Information supplied section start

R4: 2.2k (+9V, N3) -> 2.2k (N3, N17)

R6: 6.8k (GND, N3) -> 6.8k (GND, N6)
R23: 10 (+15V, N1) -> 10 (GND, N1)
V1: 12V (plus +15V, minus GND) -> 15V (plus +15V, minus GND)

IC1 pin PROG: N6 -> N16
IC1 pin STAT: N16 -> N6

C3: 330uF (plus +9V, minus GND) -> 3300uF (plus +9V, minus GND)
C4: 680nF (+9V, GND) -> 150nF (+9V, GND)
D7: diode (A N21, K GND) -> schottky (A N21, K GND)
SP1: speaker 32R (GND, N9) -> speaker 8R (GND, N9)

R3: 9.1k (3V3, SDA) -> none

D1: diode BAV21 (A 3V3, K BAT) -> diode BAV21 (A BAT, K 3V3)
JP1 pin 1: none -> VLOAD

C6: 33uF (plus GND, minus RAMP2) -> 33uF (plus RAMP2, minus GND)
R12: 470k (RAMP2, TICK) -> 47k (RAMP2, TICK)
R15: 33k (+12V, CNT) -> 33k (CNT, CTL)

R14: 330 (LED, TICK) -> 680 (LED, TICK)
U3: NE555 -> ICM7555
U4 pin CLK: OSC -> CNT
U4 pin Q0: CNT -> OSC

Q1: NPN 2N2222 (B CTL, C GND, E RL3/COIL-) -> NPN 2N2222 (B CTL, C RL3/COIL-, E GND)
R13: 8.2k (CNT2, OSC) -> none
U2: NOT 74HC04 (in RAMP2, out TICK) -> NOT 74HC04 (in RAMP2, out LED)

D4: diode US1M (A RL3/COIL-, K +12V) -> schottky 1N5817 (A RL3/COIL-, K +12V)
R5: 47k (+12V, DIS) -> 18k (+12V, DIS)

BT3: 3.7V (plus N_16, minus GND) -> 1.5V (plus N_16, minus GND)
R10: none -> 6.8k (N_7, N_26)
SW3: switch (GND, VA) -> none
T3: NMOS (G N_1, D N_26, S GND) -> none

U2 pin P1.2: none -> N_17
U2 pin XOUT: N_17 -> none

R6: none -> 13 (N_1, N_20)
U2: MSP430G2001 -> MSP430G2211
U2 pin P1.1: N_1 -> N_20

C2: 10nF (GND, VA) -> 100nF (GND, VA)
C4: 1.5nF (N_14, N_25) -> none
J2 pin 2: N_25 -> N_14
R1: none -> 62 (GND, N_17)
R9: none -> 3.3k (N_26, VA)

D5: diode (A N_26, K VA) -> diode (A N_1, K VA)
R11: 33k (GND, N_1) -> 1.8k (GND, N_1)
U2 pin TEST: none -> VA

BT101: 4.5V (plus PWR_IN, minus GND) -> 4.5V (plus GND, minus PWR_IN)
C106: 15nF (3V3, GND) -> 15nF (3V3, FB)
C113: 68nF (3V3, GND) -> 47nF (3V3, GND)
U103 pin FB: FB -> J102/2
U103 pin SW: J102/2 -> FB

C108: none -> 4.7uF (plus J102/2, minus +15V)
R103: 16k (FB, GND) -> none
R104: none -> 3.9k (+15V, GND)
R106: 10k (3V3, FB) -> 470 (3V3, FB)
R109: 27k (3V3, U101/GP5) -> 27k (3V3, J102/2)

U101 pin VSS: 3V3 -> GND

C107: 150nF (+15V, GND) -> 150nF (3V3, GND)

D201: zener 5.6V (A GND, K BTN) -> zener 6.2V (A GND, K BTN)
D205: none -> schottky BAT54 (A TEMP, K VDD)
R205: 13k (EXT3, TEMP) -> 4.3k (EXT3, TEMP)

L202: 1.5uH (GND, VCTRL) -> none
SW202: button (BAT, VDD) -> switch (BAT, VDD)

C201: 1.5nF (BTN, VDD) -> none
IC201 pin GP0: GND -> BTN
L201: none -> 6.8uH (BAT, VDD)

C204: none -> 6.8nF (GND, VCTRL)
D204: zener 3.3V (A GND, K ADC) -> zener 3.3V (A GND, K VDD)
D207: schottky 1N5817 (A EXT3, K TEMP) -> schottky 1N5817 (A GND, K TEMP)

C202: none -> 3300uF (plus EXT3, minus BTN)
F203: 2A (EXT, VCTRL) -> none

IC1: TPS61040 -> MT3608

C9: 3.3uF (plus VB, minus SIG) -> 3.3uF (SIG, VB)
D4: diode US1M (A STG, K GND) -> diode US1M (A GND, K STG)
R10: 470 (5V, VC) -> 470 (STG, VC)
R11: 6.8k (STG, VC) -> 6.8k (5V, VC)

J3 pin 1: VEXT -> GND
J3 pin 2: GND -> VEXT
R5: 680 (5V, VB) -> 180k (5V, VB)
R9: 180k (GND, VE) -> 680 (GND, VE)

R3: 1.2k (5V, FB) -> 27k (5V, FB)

Information supplied section end

Your assignment: Every line above that contains the word "diode" should be reported.

Written response:
D7: diode (A N21, K GND) -> schottky (A N21, K GND)
D1: diode BAV21 (A 3V3, K BAT) -> diode BAV21 (A BAT, K 3V3)
D4: diode US1M (A RL3/COIL-, K +12V) -> schottky 1N5817 (A RL3/COIL-, K +12V)
D5: diode (A N_26, K VA) -> diode (A N_1, K VA)
D4: diode US1M (A STG, K GND) -> diode US1M (A GND, K STG)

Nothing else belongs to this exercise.